▶ _WORK TASK_
In your transcription, keep every record exact and leave out the pictures.

▶ _GIVEN INFORMATION_

- - -

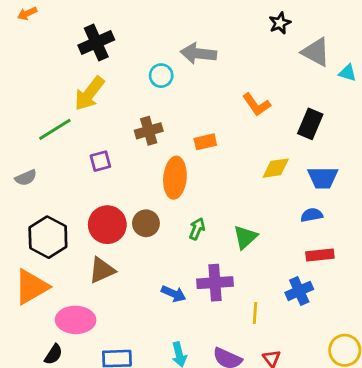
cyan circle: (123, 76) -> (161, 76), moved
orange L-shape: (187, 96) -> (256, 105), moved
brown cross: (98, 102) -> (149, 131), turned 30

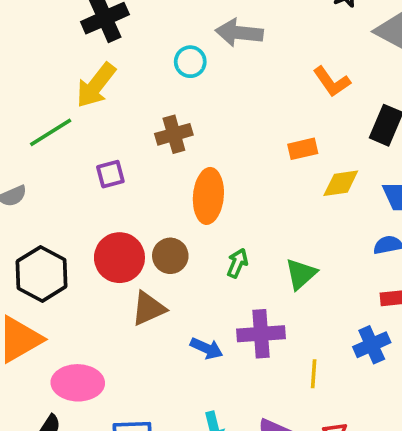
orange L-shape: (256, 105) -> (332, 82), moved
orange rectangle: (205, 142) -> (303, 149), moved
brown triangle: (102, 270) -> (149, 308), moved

- - -

▶ _ANSWER SECTION_
cyan circle: (123, 76) -> (161, 76), moved
orange L-shape: (187, 96) -> (256, 105), moved
brown cross: (98, 102) -> (149, 131), turned 30

orange L-shape: (256, 105) -> (332, 82), moved
orange rectangle: (205, 142) -> (303, 149), moved
brown triangle: (102, 270) -> (149, 308), moved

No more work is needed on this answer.